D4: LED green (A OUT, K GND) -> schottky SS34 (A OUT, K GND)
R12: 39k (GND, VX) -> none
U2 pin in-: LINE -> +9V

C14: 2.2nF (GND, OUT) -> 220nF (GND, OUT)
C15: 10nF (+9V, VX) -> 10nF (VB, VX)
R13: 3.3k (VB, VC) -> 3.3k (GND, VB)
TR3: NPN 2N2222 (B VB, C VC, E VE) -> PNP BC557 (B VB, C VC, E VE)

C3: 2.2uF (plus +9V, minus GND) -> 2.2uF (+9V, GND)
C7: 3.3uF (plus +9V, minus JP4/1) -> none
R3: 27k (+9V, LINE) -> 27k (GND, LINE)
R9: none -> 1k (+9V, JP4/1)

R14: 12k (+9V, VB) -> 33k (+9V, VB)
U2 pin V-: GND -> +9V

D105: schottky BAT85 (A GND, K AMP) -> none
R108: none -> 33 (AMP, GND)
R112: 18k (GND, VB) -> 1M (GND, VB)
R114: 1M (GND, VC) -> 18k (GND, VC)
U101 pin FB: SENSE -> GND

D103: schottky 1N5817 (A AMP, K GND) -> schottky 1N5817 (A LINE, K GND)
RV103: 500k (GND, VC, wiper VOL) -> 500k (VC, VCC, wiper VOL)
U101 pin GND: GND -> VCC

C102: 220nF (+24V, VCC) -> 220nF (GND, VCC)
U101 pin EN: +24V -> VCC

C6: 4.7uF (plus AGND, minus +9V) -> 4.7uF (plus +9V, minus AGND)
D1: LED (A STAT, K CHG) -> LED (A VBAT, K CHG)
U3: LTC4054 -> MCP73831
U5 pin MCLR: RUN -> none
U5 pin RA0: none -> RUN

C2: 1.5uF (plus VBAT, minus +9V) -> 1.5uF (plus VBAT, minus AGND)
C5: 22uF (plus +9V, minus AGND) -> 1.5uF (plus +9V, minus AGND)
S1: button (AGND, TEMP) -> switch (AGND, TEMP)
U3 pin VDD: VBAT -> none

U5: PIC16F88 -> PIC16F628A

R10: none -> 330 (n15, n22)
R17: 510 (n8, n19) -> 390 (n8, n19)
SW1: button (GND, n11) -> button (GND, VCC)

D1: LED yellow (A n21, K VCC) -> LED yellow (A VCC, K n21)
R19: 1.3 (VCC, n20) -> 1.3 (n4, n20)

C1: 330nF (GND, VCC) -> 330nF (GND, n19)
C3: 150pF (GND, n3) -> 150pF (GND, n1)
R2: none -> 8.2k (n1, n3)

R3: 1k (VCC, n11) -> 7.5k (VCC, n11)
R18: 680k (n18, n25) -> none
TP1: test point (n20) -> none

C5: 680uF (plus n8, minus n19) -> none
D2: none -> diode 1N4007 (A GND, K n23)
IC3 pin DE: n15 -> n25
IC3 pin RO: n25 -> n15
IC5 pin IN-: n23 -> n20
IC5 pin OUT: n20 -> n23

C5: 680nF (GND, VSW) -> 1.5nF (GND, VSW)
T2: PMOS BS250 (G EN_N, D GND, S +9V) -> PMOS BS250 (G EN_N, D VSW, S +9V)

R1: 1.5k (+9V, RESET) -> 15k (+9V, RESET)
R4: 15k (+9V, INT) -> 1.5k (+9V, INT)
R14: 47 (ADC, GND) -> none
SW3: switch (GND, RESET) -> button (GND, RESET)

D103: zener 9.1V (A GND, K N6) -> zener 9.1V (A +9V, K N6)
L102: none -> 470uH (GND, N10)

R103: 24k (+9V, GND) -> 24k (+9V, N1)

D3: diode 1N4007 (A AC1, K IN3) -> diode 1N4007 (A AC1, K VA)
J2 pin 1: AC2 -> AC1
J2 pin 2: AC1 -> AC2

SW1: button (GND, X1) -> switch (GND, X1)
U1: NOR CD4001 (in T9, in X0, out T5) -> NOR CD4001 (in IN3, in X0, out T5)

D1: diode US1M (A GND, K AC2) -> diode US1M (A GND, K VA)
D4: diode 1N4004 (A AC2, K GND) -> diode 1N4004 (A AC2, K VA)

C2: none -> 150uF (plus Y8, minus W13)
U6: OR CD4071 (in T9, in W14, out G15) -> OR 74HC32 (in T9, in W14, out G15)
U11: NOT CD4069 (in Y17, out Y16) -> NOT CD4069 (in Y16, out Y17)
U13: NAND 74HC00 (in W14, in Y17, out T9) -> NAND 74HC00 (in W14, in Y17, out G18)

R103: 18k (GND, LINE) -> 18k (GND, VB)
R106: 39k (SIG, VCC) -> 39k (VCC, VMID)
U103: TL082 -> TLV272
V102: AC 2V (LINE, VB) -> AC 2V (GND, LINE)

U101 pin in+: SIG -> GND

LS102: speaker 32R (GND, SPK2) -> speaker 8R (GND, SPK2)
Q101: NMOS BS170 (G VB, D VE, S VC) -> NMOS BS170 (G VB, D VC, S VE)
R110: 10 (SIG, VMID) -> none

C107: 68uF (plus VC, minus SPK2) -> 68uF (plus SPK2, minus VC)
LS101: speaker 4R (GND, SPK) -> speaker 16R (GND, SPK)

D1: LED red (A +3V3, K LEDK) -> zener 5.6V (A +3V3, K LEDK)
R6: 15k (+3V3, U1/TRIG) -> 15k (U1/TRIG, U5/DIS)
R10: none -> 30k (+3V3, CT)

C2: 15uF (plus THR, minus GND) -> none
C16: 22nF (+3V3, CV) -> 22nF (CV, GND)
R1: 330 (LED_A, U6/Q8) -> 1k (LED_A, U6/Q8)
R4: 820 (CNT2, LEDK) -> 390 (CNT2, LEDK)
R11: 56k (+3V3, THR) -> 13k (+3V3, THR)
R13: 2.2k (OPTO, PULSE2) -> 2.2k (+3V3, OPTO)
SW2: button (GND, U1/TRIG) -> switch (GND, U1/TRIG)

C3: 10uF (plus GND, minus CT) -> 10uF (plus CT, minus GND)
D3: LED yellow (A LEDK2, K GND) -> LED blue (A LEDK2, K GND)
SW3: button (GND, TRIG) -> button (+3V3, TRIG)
++++++++++
### TASK DESCRIPTION
Out of the entries above, write out only the lines between the line holding "U13: NAND 74HC00" and the line holding "R10: none -> 30k (+3V3, CT)", inclusive, each exactly as given.

### THE ANSWER
U13: NAND 74HC00 (in W14, in Y17, out T9) -> NAND 74HC00 (in W14, in Y17, out G18)

R103: 18k (GND, LINE) -> 18k (GND, VB)
R106: 39k (SIG, VCC) -> 39k (VCC, VMID)
U103: TL082 -> TLV272
V102: AC 2V (LINE, VB) -> AC 2V (GND, LINE)

U101 pin in+: SIG -> GND

LS102: speaker 32R (GND, SPK2) -> speaker 8R (GND, SPK2)
Q101: NMOS BS170 (G VB, D VE, S VC) -> NMOS BS170 (G VB, D VC, S VE)
R110: 10 (SIG, VMID) -> none

C107: 68uF (plus VC, minus SPK2) -> 68uF (plus SPK2, minus VC)
LS101: speaker 4R (GND, SPK) -> speaker 16R (GND, SPK)

D1: LED red (A +3V3, K LEDK) -> zener 5.6V (A +3V3, K LEDK)
R6: 15k (+3V3, U1/TRIG) -> 15k (U1/TRIG, U5/DIS)
R10: none -> 30k (+3V3, CT)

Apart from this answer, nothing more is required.